> **DO THIS**
Recast the stretch from the line containing "W (678, 20)" through the end of the items as a Markdown table with two columns, Row and Item line. Give each line its own numbered row, skip blank lines, and leave the pictures out.

> **GIVEN DATA**
● ● ● ● ● ● ●
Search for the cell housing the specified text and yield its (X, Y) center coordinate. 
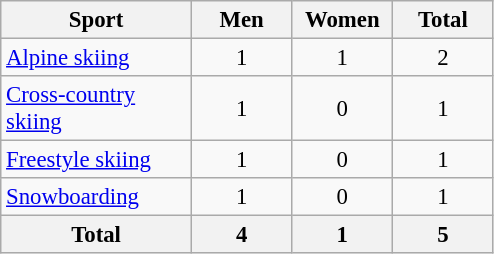
2 (444, 58)
5 (444, 235)
Alpine skiing (96, 58)
4 (242, 235)
Women (342, 20)
Men (242, 20)
Freestyle skiing (96, 160)
Cross-country skiing (96, 108)
Snowboarding (96, 197)
Sport (96, 20)
Find where the given text appears and provide that cell's center as (X, Y) coordinate. 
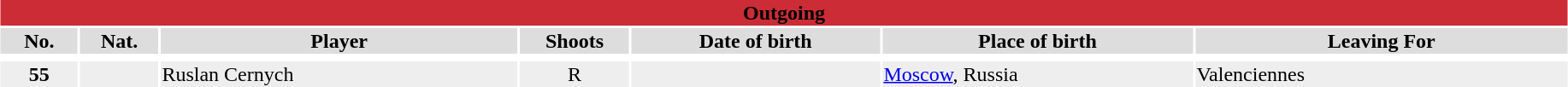
R (575, 74)
Date of birth (755, 41)
Valenciennes (1382, 74)
Outgoing (783, 13)
Nat. (120, 41)
Player (339, 41)
No. (39, 41)
Moscow, Russia (1038, 74)
55 (39, 74)
Leaving For (1382, 41)
Place of birth (1038, 41)
Shoots (575, 41)
Ruslan Cernych (339, 74)
Extract the (X, Y) coordinate from the center of the cell holding the provided text.  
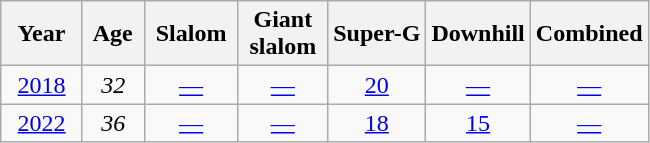
Slalom (191, 34)
2018 (42, 85)
Super-G (377, 34)
36 (113, 123)
Downhill (478, 34)
18 (377, 123)
Year (42, 34)
15 (478, 123)
20 (377, 85)
Combined (589, 34)
Age (113, 34)
2022 (42, 123)
32 (113, 85)
Giant slalom (283, 34)
From the cell containing the given text, extract its center point as (X, Y) coordinate. 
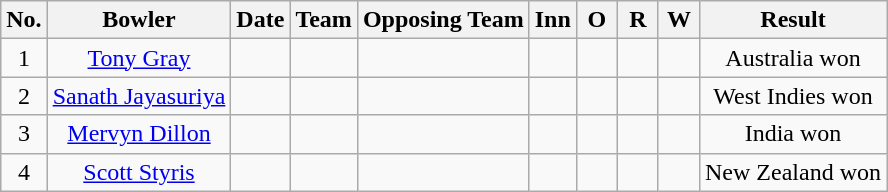
W (678, 20)
No. (24, 20)
2 (24, 96)
India won (792, 134)
Date (260, 20)
West Indies won (792, 96)
O (596, 20)
Team (324, 20)
Sanath Jayasuriya (139, 96)
Australia won (792, 58)
Result (792, 20)
Opposing Team (443, 20)
Bowler (139, 20)
4 (24, 172)
Scott Styris (139, 172)
3 (24, 134)
1 (24, 58)
Inn (552, 20)
Tony Gray (139, 58)
New Zealand won (792, 172)
R (638, 20)
Mervyn Dillon (139, 134)
Return the (X, Y) coordinate for the center point of the cell that contains the specified text.  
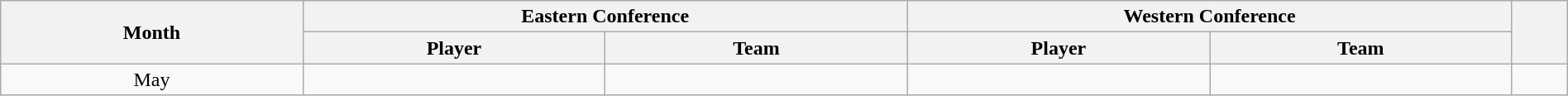
Eastern Conference (605, 17)
Western Conference (1209, 17)
Month (152, 32)
May (152, 79)
Provide the [x, y] coordinate of the cell's center where the given text is located.  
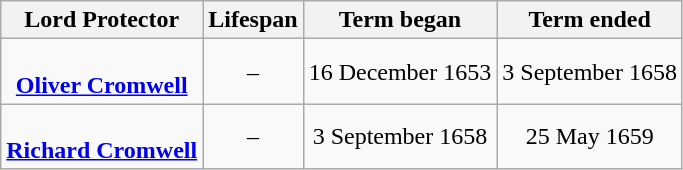
Lifespan [253, 20]
Term began [400, 20]
Richard Cromwell [102, 136]
Lord Protector [102, 20]
16 December 1653 [400, 72]
Term ended [590, 20]
25 May 1659 [590, 136]
Oliver Cromwell [102, 72]
Determine the (x, y) coordinate at the center of the cell enclosing the given text.  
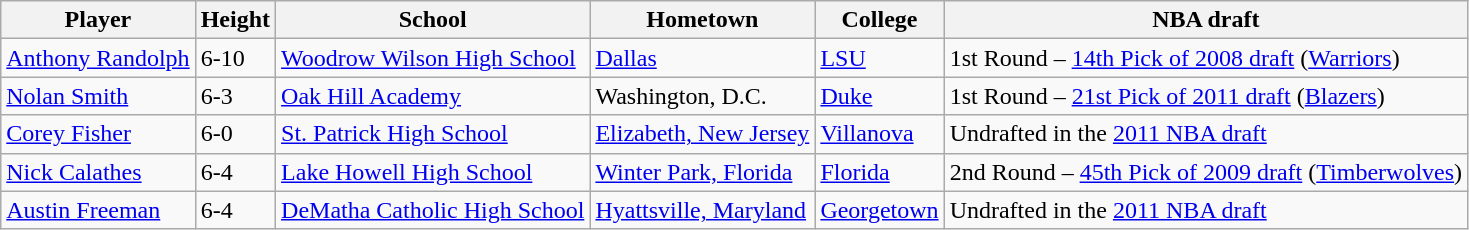
Austin Freeman (98, 210)
LSU (880, 58)
Winter Park, Florida (702, 172)
NBA draft (1206, 20)
Oak Hill Academy (433, 96)
1st Round – 21st Pick of 2011 draft (Blazers) (1206, 96)
6-3 (235, 96)
School (433, 20)
2nd Round – 45th Pick of 2009 draft (Timberwolves) (1206, 172)
1st Round – 14th Pick of 2008 draft (Warriors) (1206, 58)
Corey Fisher (98, 134)
Duke (880, 96)
DeMatha Catholic High School (433, 210)
Dallas (702, 58)
Florida (880, 172)
St. Patrick High School (433, 134)
Washington, D.C. (702, 96)
Georgetown (880, 210)
Height (235, 20)
Nolan Smith (98, 96)
Villanova (880, 134)
Anthony Randolph (98, 58)
Nick Calathes (98, 172)
Player (98, 20)
6-10 (235, 58)
Hometown (702, 20)
6-0 (235, 134)
College (880, 20)
Woodrow Wilson High School (433, 58)
Lake Howell High School (433, 172)
Elizabeth, New Jersey (702, 134)
Hyattsville, Maryland (702, 210)
Search for the cell housing the specified text and yield its (x, y) center coordinate. 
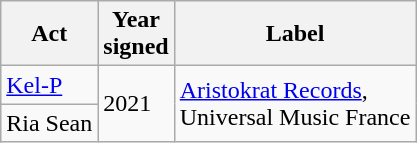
● ● ● ● ● ● ●
> **THE ANSWER**
| Row | Item line |
|---|---|
| 1 | W (678, 20) |
| 2 | No. (24, 20) |
| 3 | 2 (24, 96) |
| 4 | India won (792, 134) |
| 5 | Date (260, 20) |
| 6 | West Indies won (792, 96) |
| 7 | O (596, 20) |
| 8 | Team (324, 20) |
| 9 | Sanath Jayasuriya (139, 96) |
| 10 | Australia won (792, 58) |
| 11 | Result (792, 20) |
| 12 | Opposing Team (443, 20) |
| 13 | Bowler (139, 20) |
| 14 | 4 (24, 172) |
| 15 | Scott Styris (139, 172) |
| 16 | 3 (24, 134) |
| 17 | 1 (24, 58) |
| 18 | Inn (552, 20) |
| 19 | Tony Gray (139, 58) |
| 20 | New Zealand won (792, 172) |
| 21 | R (638, 20) |
| 22 | Mervyn Dillon (139, 134) |
| 23 | Return the (X, Y) coordinate for the center point of the cell that contains the specified text.   |
| 24 | Eastern Conference (605, 17) |
| 25 | Western Conference (1209, 17) |
| 26 | Month (152, 32) |
| 27 | May (152, 79) |
| 28 | Provide the [x, y] coordinate of the cell's center where the given text is located.   |
| 29 | Lifespan [253, 20] |
| 30 | Term began [400, 20] |
| 31 | Richard Cromwell [102, 136] |
| 32 | Lord Protector [102, 20] |
| 33 | 16 December 1653 [400, 72] |
| 34 | Term ended [590, 20] |
| 35 | 25 May 1659 [590, 136] |
| 36 | Oliver Cromwell [102, 72] |
| 37 | Determine the (x, y) coordinate at the center of the cell enclosing the given text.   |
| 38 | Austin Freeman (98, 210) |
| 39 | LSU (880, 58) |
| 40 | Winter Park, Florida (702, 172) |
| 41 | NBA draft (1206, 20) |
| 42 | Oak Hill Academy (433, 96) |
| 43 | 1st Round – 21st Pick of 2011 draft (Blazers) (1206, 96) |
| 44 | 6-3 (235, 96) |
| 45 | School (433, 20) |
| 46 | 2nd Round – 45th Pick of 2009 draft (Timberwolves) (1206, 172) |
| 47 | 1st Round – 14th Pick of 2008 draft (Warriors) (1206, 58) |
| 48 | Corey Fisher (98, 134) |
| 49 | Duke (880, 96) |
| 50 | DeMatha Catholic High School (433, 210) |
| 51 | Dallas (702, 58) |
| 52 | Florida (880, 172) |
| 53 | St. Patrick High School (433, 134) |
| 54 | Washington, D.C. (702, 96) |
| 55 | Georgetown (880, 210) |
| 56 | Height (235, 20) |
| 57 | Nolan Smith (98, 96) |
| 58 | Villanova (880, 134) |
| 59 | Anthony Randolph (98, 58) |
| 60 | Nick Calathes (98, 172) |
| 61 | Player (98, 20) |
| 62 | 6-10 (235, 58) |
| 63 | Hometown (702, 20) |
| 64 | 6-0 (235, 134) |
| 65 | College (880, 20) |
| 66 | Woodrow Wilson High School (433, 58) |
| 67 | Lake Howell High School (433, 172) |
| 68 | Elizabeth, New Jersey (702, 134) |
| 69 | Hyattsville, Maryland (702, 210) |
| 70 | Search for the cell housing the specified text and yield its (x, y) center coordinate.  |